* THE PROBLEM
From the entries below, copy every line that holds the word "AGND".

[Records drawn from a dataset]
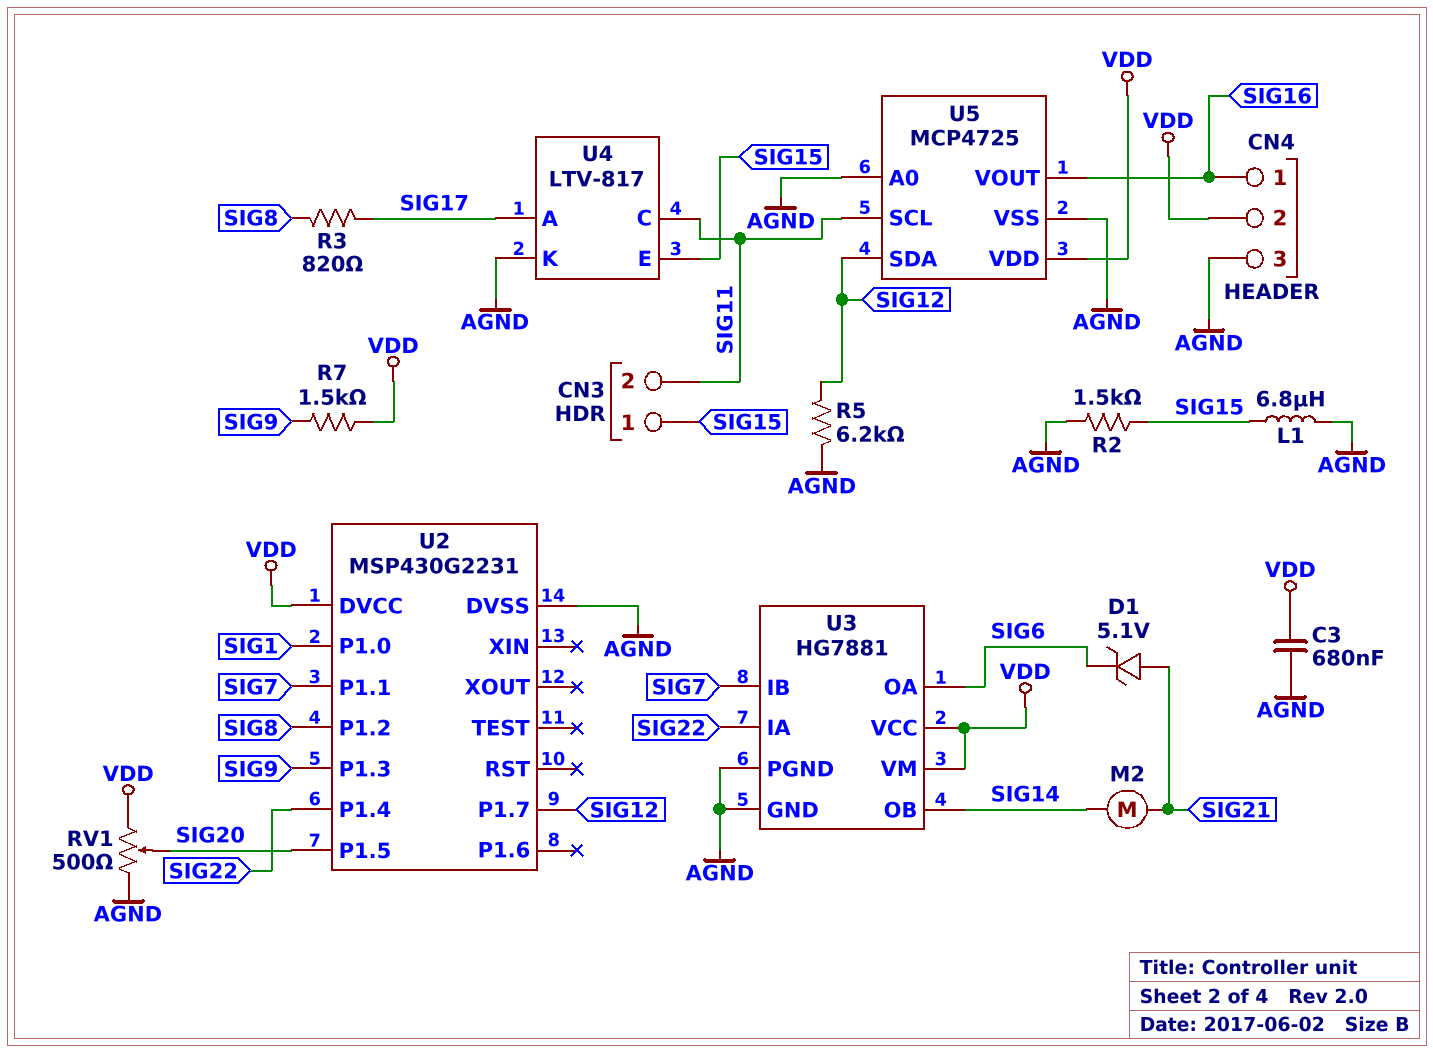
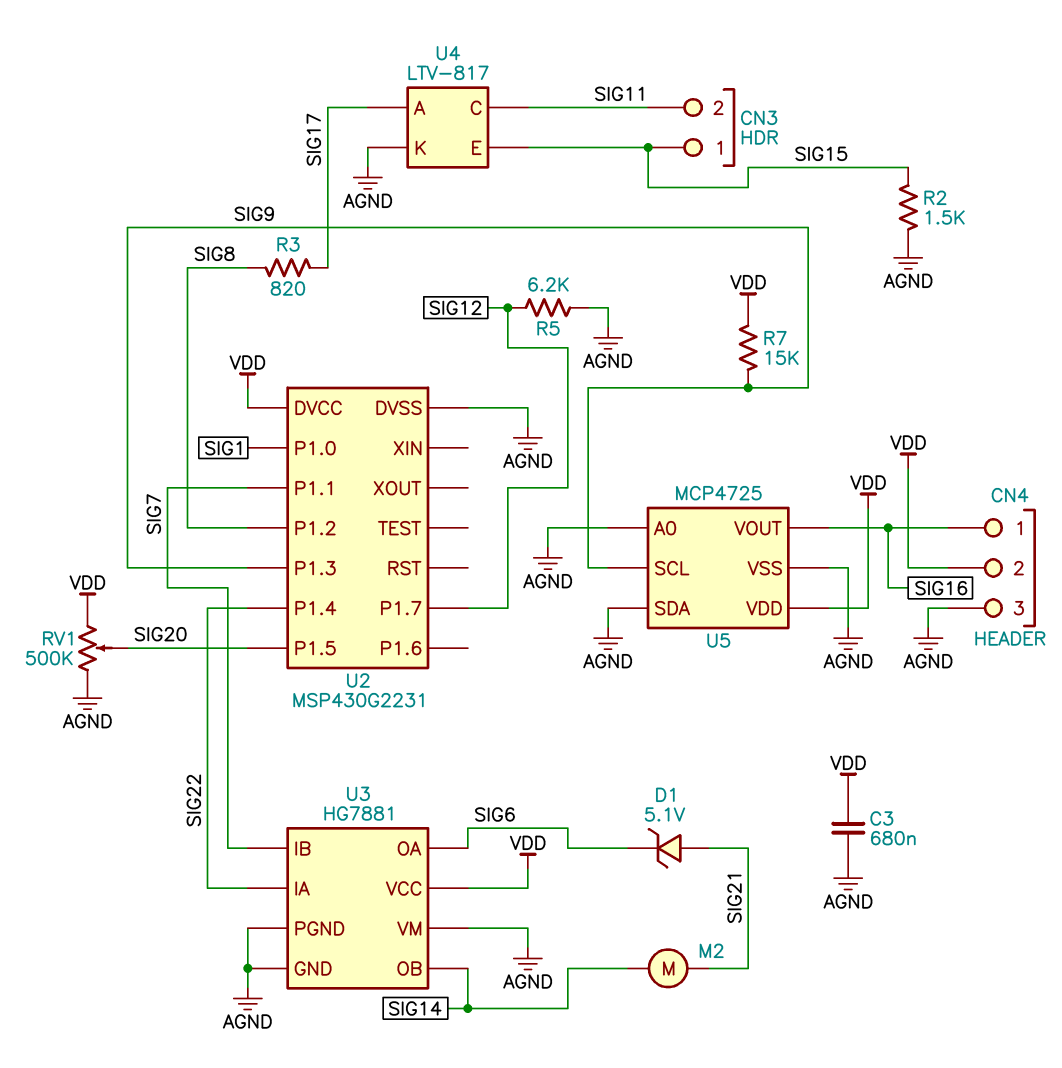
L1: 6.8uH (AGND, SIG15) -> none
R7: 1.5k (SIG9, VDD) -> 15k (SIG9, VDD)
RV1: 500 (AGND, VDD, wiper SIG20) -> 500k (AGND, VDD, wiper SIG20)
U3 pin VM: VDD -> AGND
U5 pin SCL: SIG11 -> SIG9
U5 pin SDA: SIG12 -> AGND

* EXERCISE OUTPUT
L1: 6.8uH (AGND, SIG15) -> none
RV1: 500 (AGND, VDD, wiper SIG20) -> 500k (AGND, VDD, wiper SIG20)
U3 pin VM: VDD -> AGND
U5 pin SDA: SIG12 -> AGND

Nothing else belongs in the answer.